* ASSIGNMENT
Could you return every record below exactly as it stands, leaving out the pictures?

┌──

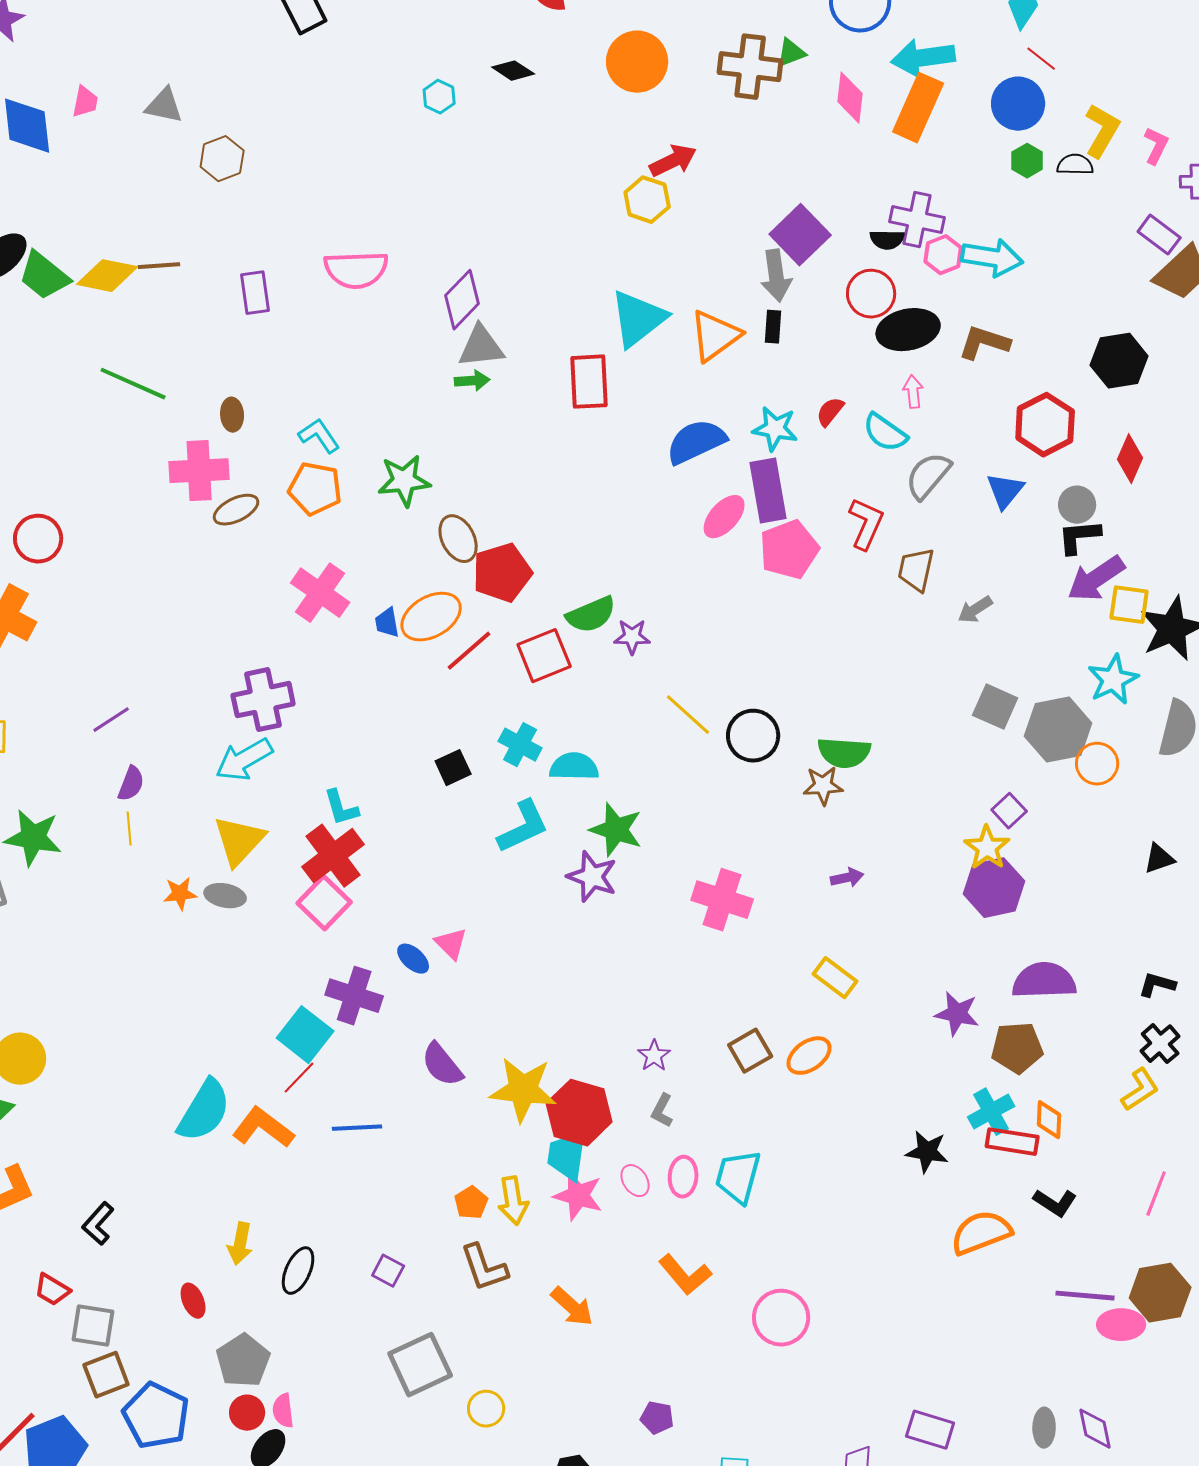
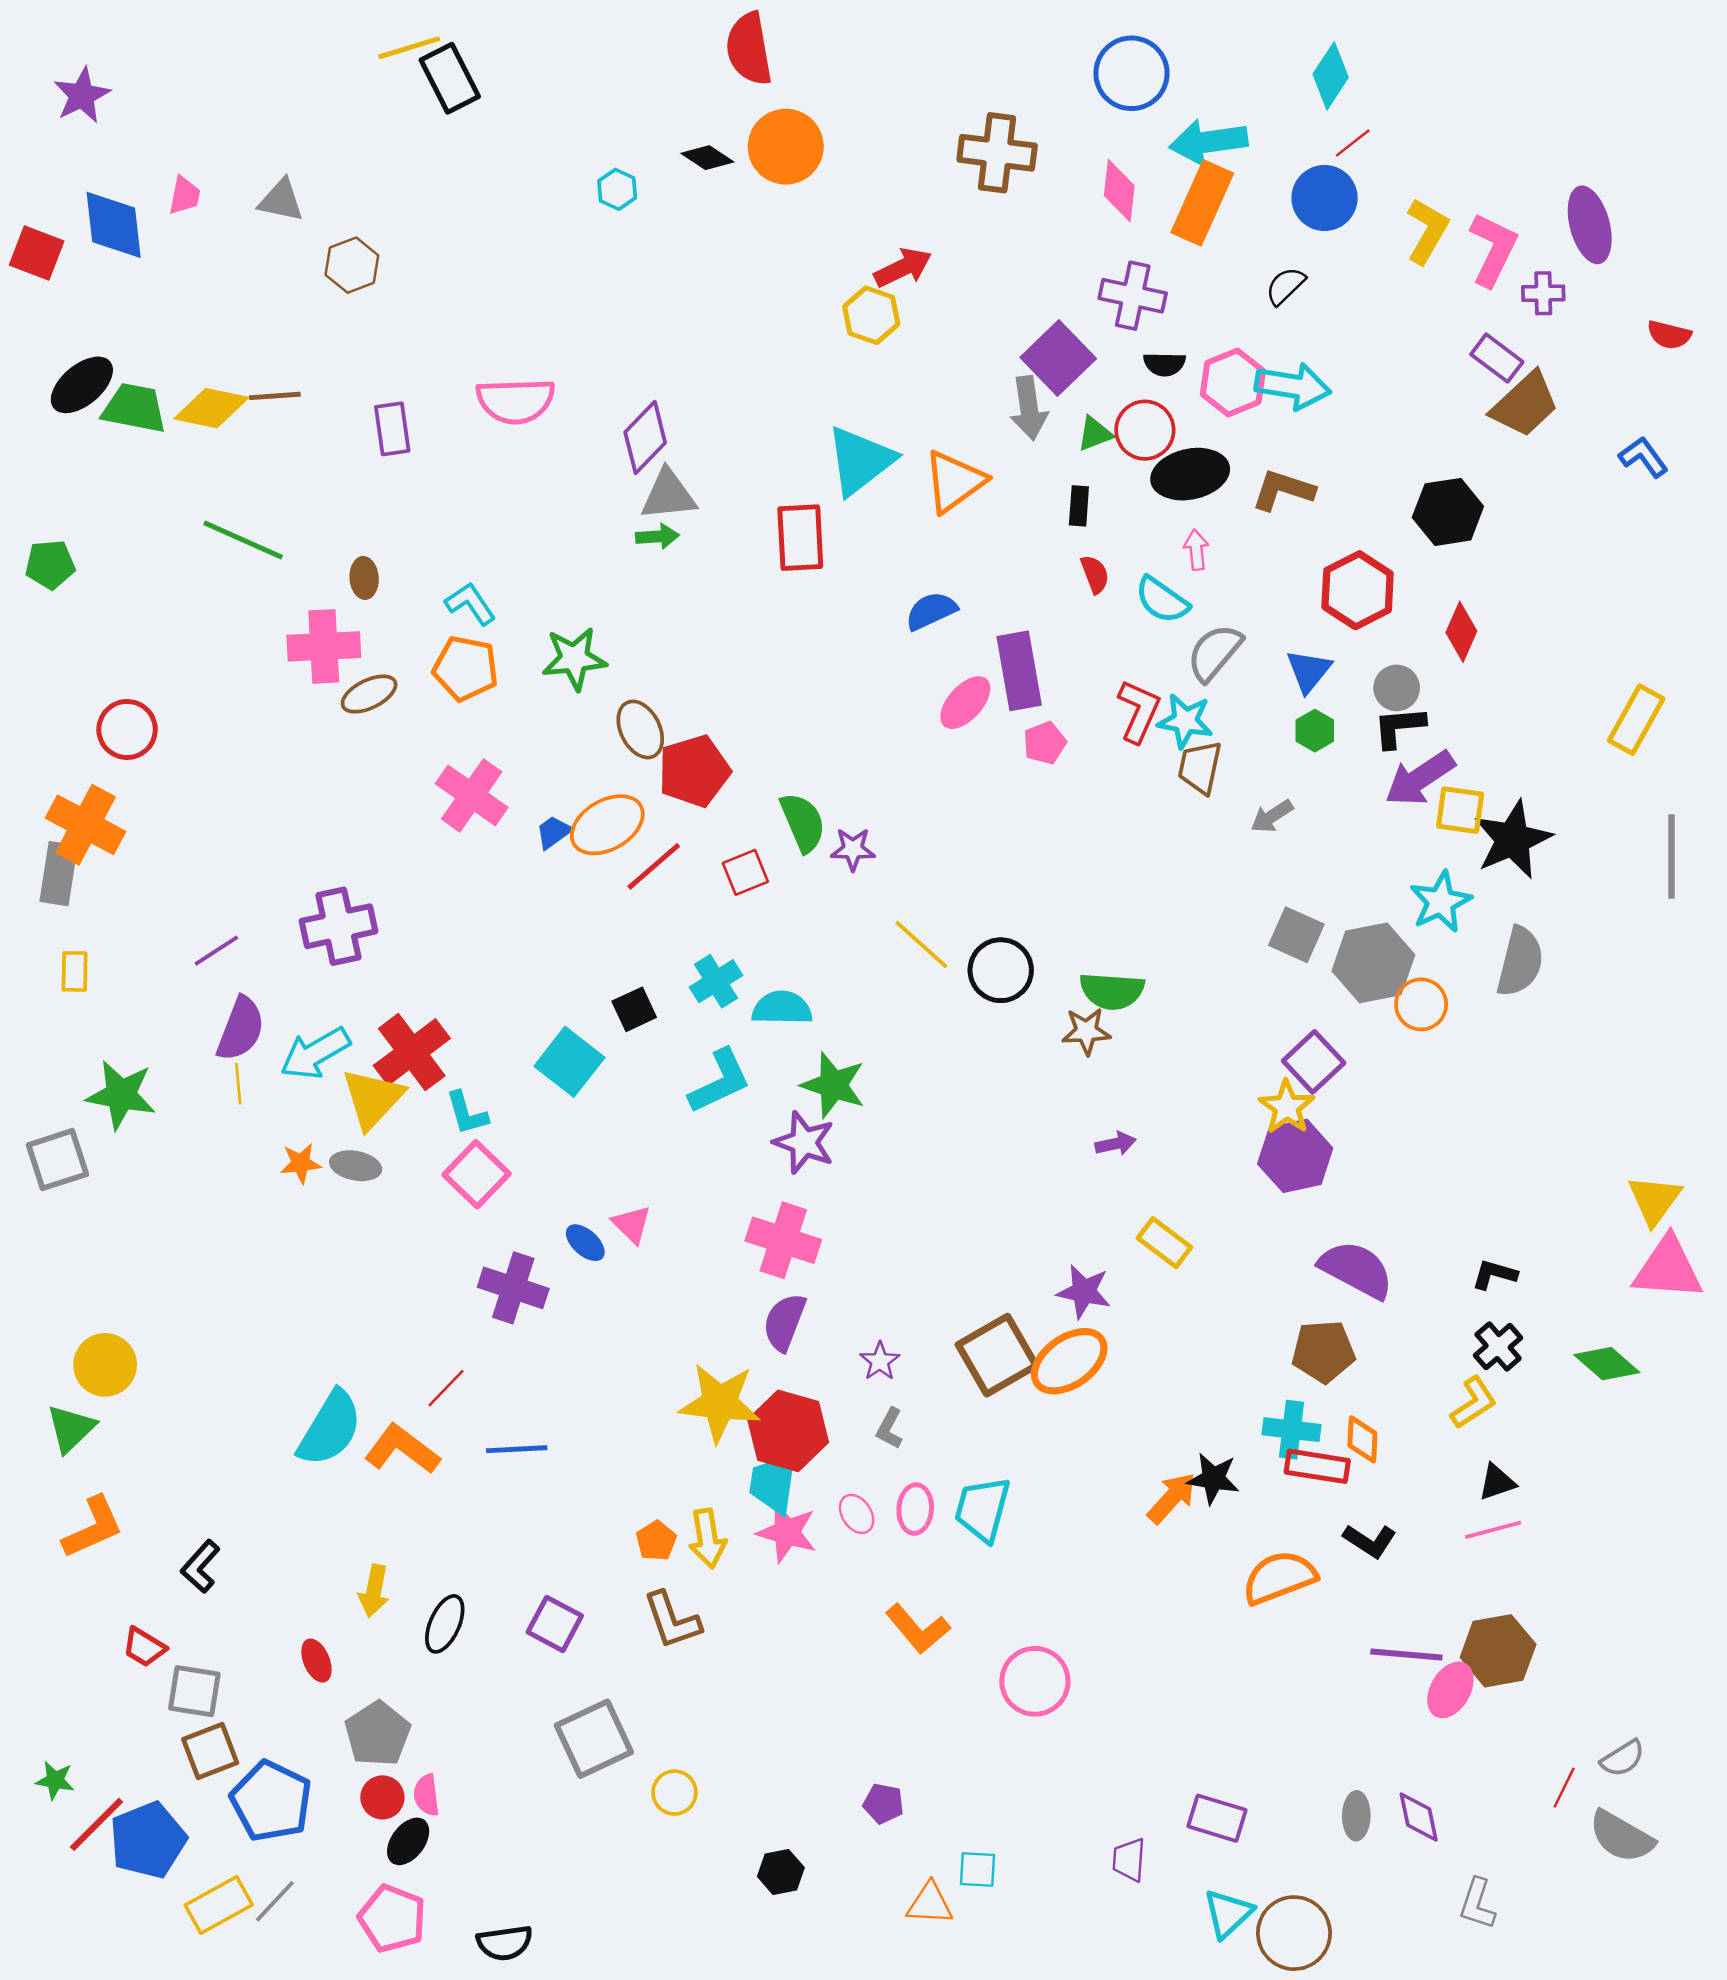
green triangle: (791, 53) -> (1095, 434), moved
red line: (1041, 59) -> (1353, 143), turned -76
orange circle: (637, 62) -> (786, 147), moved
pink L-shape: (1156, 146) -> (1493, 249), size x1.6
green hexagon: (1027, 161) -> (1315, 731), moved
black semicircle: (1075, 165) -> (1285, 286), moved, turned -45
purple cross: (917, 220) -> (1133, 296), moved
pink hexagon: (943, 255) -> (1233, 382), size x1.4
green trapezoid: (44, 276) -> (134, 408), turned 152
black rectangle: (773, 327) -> (1079, 506), moved
red semicircle: (830, 412) -> (1095, 574), turned 120
cyan star: (775, 429) -> (1185, 721), moved
blue semicircle: (696, 442) -> (931, 611), size x0.7
pink pentagon: (789, 550) -> (1045, 743), size x0.6
green semicircle: (591, 615) -> (803, 822), turned -90
blue trapezoid: (387, 623) -> (554, 832), turned 64
red square: (544, 656) -> (745, 872), size x0.7
purple cross: (263, 700) -> (338, 926), moved
cyan cross: (520, 745) -> (716, 981), turned 30
cyan arrow: (244, 760) -> (315, 1053), moved
purple semicircle: (131, 784) -> (241, 1029), size x1.5
cyan L-shape: (341, 808) -> (467, 1113), moved
purple square: (1009, 811) -> (1314, 1062), size x1.4
red cross: (333, 856) -> (412, 1052), moved
black triangle: (1159, 859) -> (1497, 1482), moved
pink cross: (722, 900) -> (783, 1240), moved
yellow rectangle: (835, 978) -> (1164, 1243), moved
purple semicircle: (1044, 981) -> (1356, 1270), turned 30
purple star: (957, 1014) -> (1084, 1292), moved
cyan square: (305, 1035) -> (569, 1062), moved
brown square: (750, 1051) -> (997, 1355), size x1.5
orange ellipse: (809, 1056) -> (1069, 1361), size x1.4
purple semicircle: (442, 1065) -> (784, 1322), moved, turned 60
cyan cross: (991, 1112) -> (1292, 1430), turned 36
pink line: (1156, 1194) -> (1493, 1530), turned 54
purple square: (388, 1271) -> (555, 1624), size x1.4
orange arrow: (572, 1307) -> (1172, 1498), moved, turned -90
pink ellipse: (1121, 1325) -> (1450, 1690), turned -60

└──

* EXERCISE RESULT
green triangle: (791, 53) -> (1095, 434), moved
red line: (1041, 59) -> (1353, 143), turned -76
orange circle: (637, 62) -> (786, 147), moved
pink L-shape: (1156, 146) -> (1493, 249), size x1.6
green hexagon: (1027, 161) -> (1315, 731), moved
black semicircle: (1075, 165) -> (1285, 286), moved, turned -45
purple cross: (917, 220) -> (1133, 296), moved
pink hexagon: (943, 255) -> (1233, 382), size x1.4
green trapezoid: (44, 276) -> (134, 408), turned 152
black rectangle: (773, 327) -> (1079, 506), moved
red semicircle: (830, 412) -> (1095, 574), turned 120
cyan star: (775, 429) -> (1185, 721), moved
blue semicircle: (696, 442) -> (931, 611), size x0.7
pink pentagon: (789, 550) -> (1045, 743), size x0.6
green semicircle: (591, 615) -> (803, 822), turned -90
blue trapezoid: (387, 623) -> (554, 832), turned 64
red square: (544, 656) -> (745, 872), size x0.7
purple cross: (263, 700) -> (338, 926), moved
cyan cross: (520, 745) -> (716, 981), turned 30
cyan arrow: (244, 760) -> (315, 1053), moved
purple semicircle: (131, 784) -> (241, 1029), size x1.5
cyan L-shape: (341, 808) -> (467, 1113), moved
purple square: (1009, 811) -> (1314, 1062), size x1.4
red cross: (333, 856) -> (412, 1052), moved
black triangle: (1159, 859) -> (1497, 1482), moved
pink cross: (722, 900) -> (783, 1240), moved
yellow rectangle: (835, 978) -> (1164, 1243), moved
purple semicircle: (1044, 981) -> (1356, 1270), turned 30
purple star: (957, 1014) -> (1084, 1292), moved
cyan square: (305, 1035) -> (569, 1062), moved
brown square: (750, 1051) -> (997, 1355), size x1.5
orange ellipse: (809, 1056) -> (1069, 1361), size x1.4
purple semicircle: (442, 1065) -> (784, 1322), moved, turned 60
cyan cross: (991, 1112) -> (1292, 1430), turned 36
pink line: (1156, 1194) -> (1493, 1530), turned 54
purple square: (388, 1271) -> (555, 1624), size x1.4
orange arrow: (572, 1307) -> (1172, 1498), moved, turned -90
pink ellipse: (1121, 1325) -> (1450, 1690), turned -60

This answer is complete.